┏━━
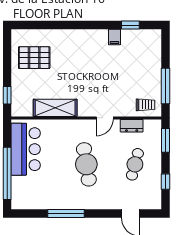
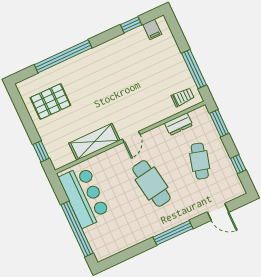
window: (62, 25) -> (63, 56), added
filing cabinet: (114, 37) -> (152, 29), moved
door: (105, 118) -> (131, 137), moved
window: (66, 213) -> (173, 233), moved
┗━━
┏━━
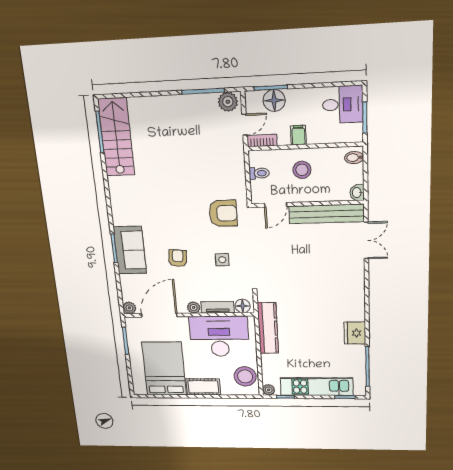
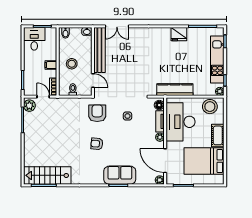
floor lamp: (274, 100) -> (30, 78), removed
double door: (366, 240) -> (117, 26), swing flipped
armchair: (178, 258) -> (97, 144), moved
┗━━
┏━━
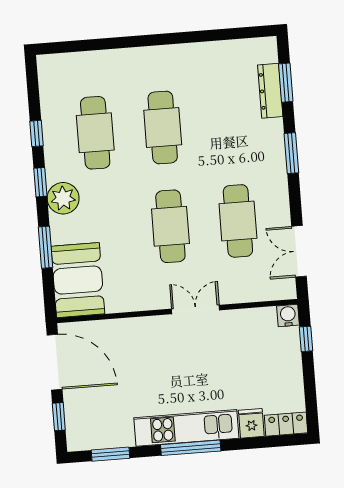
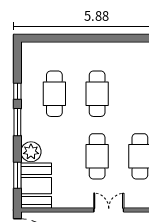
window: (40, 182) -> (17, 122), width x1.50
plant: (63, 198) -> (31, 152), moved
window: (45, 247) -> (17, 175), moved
┗━━
In the entries above, please find the line with "double door: (366, 240)" and the line with "armchair: (178, 258) -> (97, 144), moved", then write out exactly those two lines and every line between them, and nothing more.

§ Task solution
double door: (366, 240) -> (117, 26), swing flipped
armchair: (178, 258) -> (97, 144), moved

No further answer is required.